"""
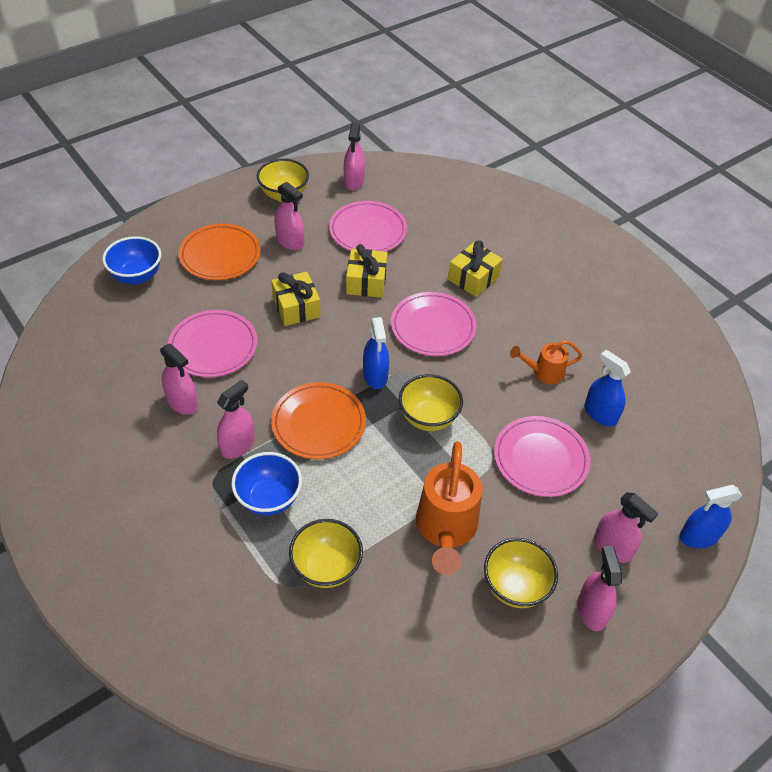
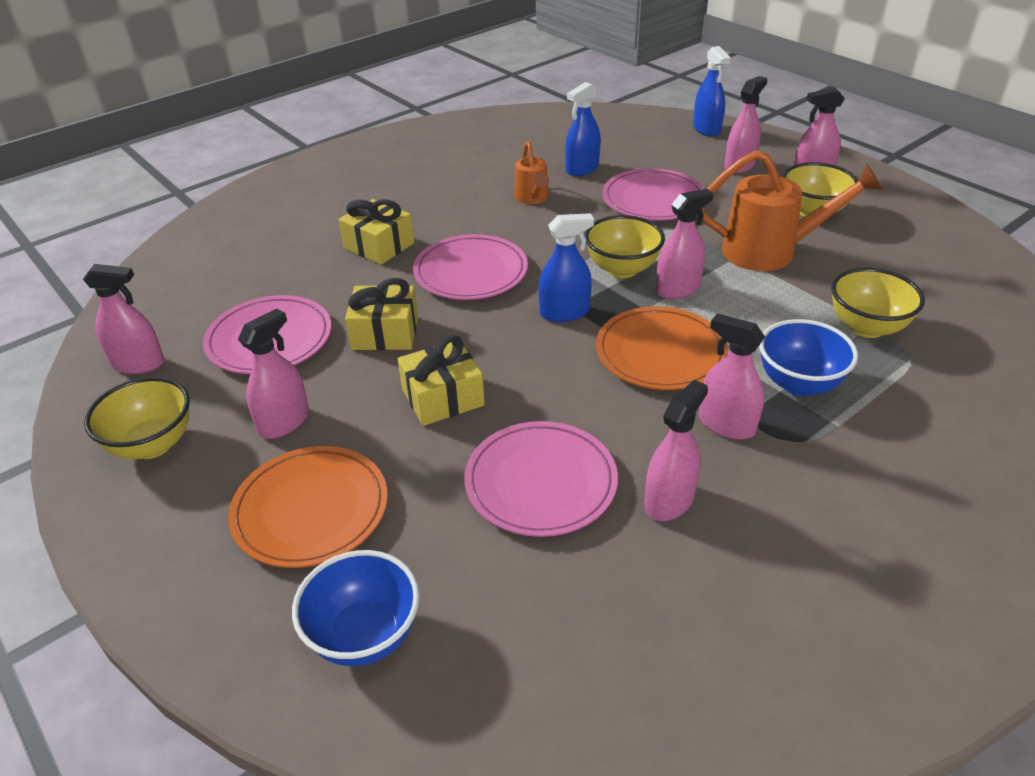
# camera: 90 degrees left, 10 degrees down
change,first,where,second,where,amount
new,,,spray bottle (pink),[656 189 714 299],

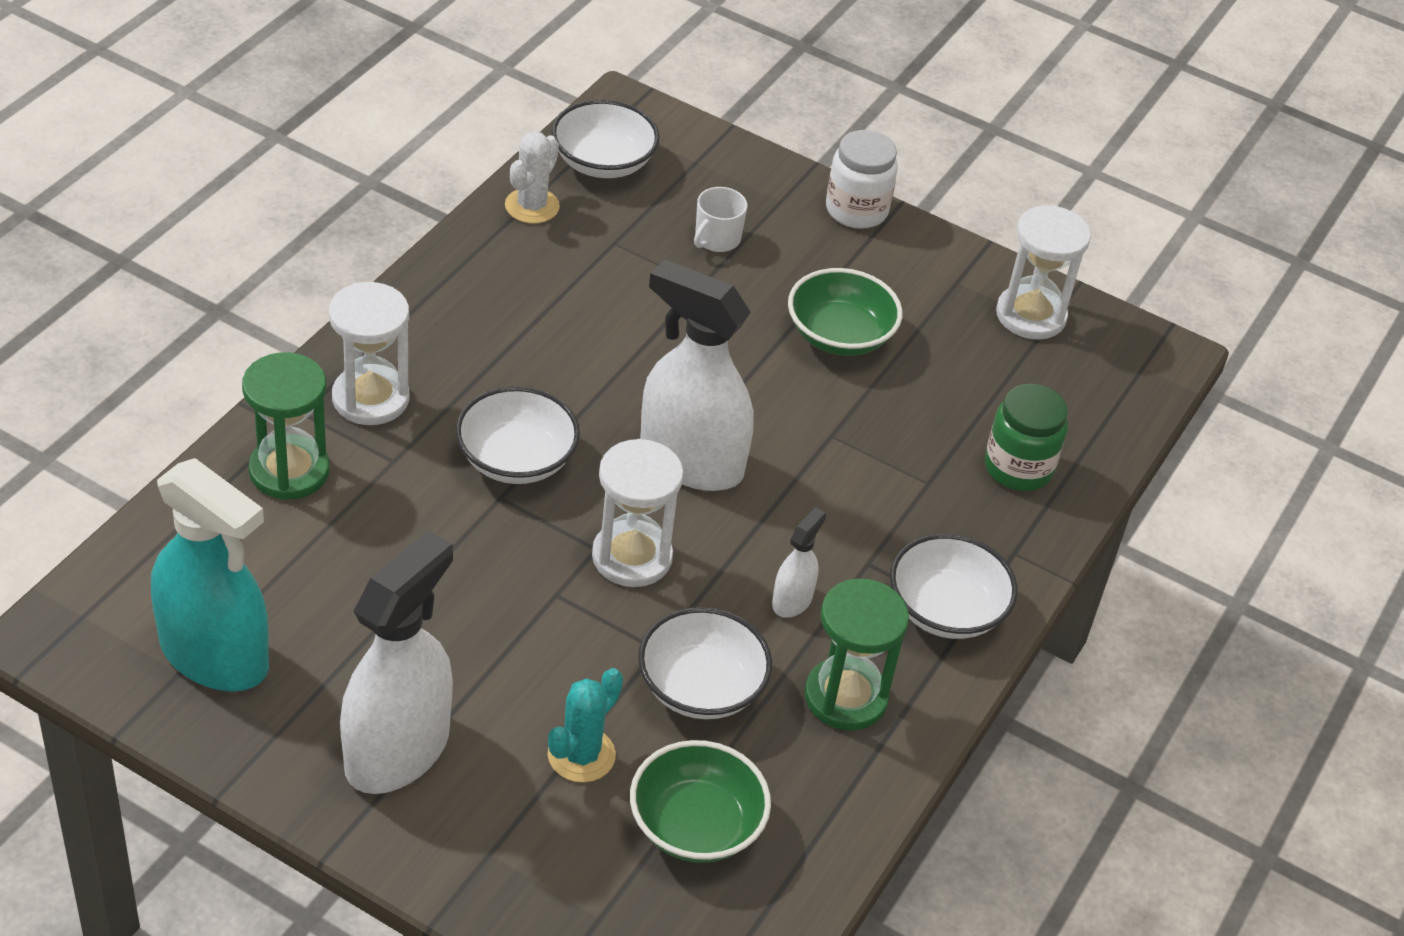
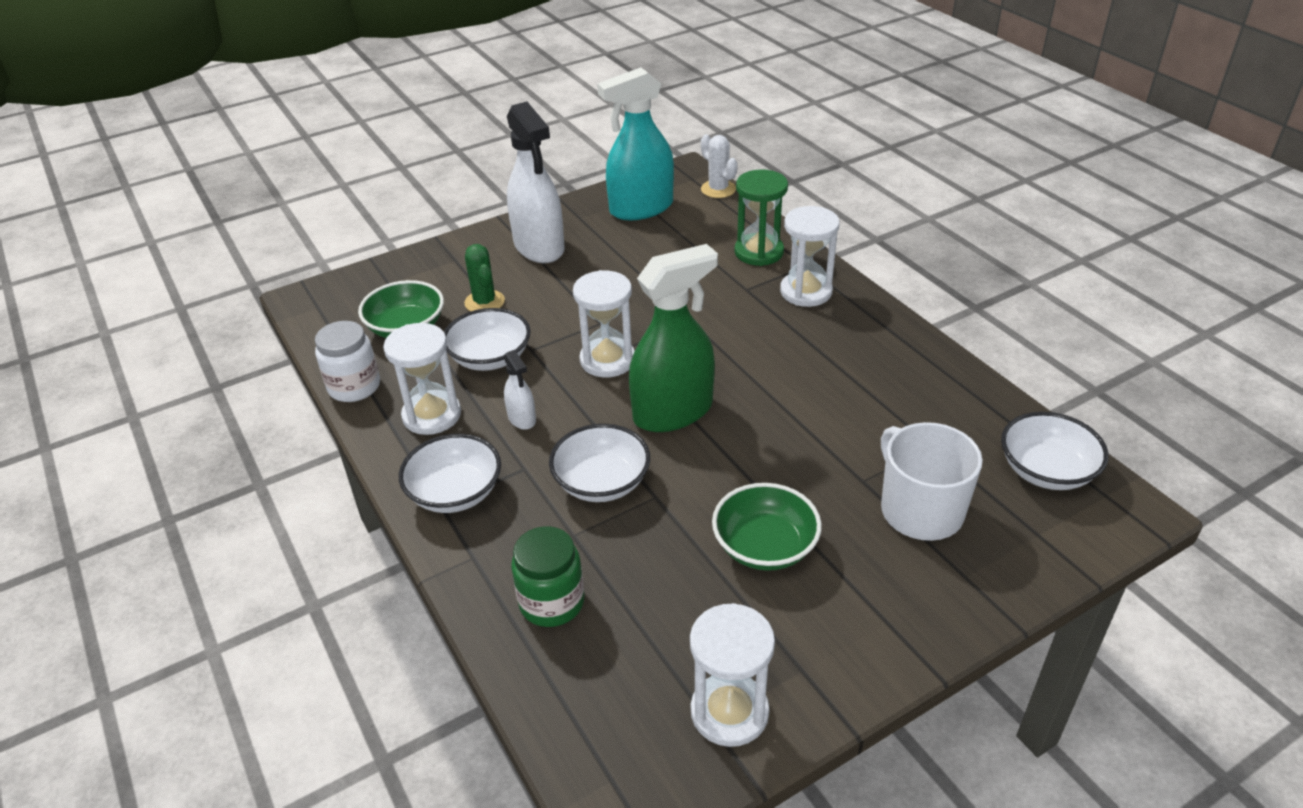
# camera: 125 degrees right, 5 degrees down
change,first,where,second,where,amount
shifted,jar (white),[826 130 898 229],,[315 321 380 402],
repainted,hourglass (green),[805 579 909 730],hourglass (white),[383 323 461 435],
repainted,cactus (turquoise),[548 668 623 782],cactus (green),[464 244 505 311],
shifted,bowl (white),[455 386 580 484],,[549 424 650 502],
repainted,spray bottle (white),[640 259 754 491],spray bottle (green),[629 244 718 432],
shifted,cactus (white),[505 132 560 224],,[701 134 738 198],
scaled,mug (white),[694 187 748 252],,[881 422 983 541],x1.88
"""
[Exercise objective] Where an entry contains an image, leave the image out; otherwise retype everything exactly.

[Answer to the problem]
# camera: 90 degrees left, 10 degrees down
change,first,where,second,where,amount
new,,,spray bottle (pink),[656 189 714 299],

# camera: 125 degrees right, 5 degrees down
change,first,where,second,where,amount
shifted,jar (white),[826 130 898 229],,[315 321 380 402],
repainted,hourglass (green),[805 579 909 730],hourglass (white),[383 323 461 435],
repainted,cactus (turquoise),[548 668 623 782],cactus (green),[464 244 505 311],
shifted,bowl (white),[455 386 580 484],,[549 424 650 502],
repainted,spray bottle (white),[640 259 754 491],spray bottle (green),[629 244 718 432],
shifted,cactus (white),[505 132 560 224],,[701 134 738 198],
scaled,mug (white),[694 187 748 252],,[881 422 983 541],x1.88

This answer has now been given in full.